→ Supplied information:
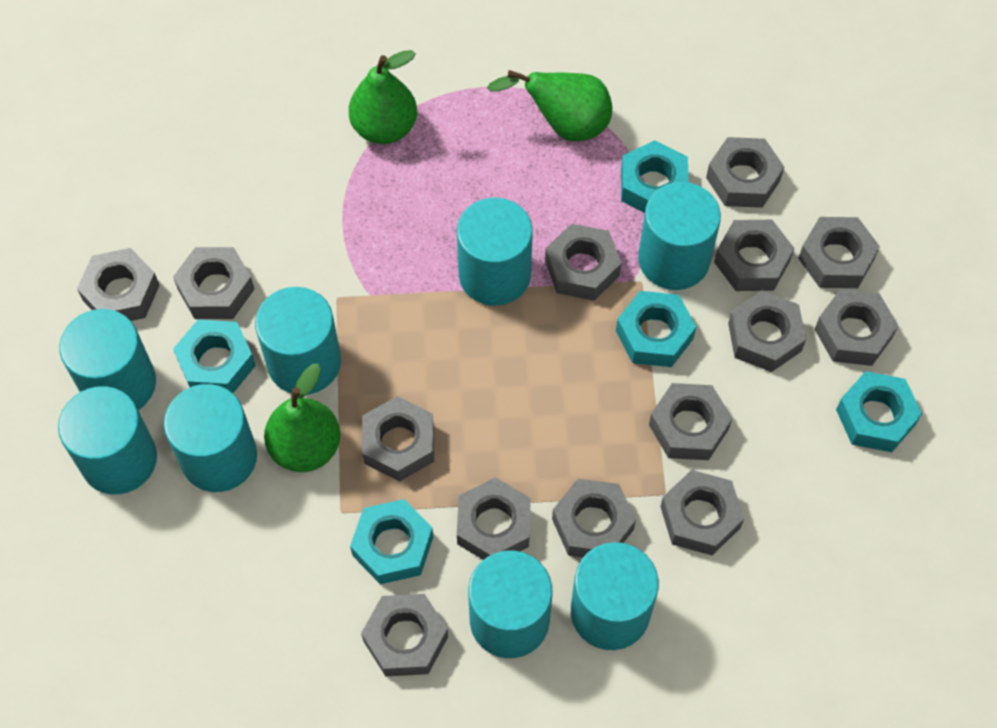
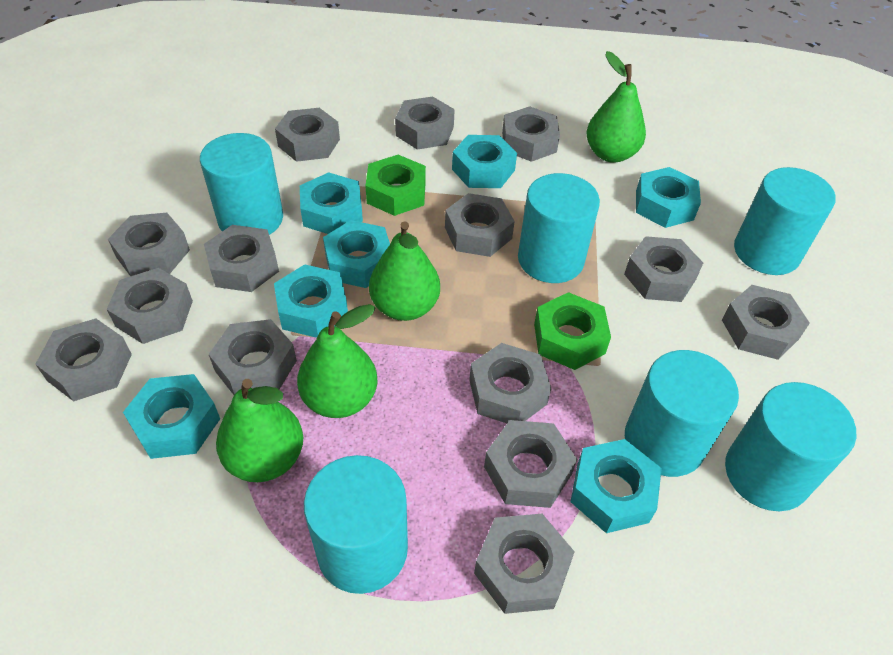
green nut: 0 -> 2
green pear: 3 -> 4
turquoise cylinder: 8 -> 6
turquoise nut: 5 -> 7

→ Problem:
Write out the data above in full and exactly, but without the pictures.

→ Solution to the exercise:
green nut: 0 -> 2
green pear: 3 -> 4
turquoise cylinder: 8 -> 6
turquoise nut: 5 -> 7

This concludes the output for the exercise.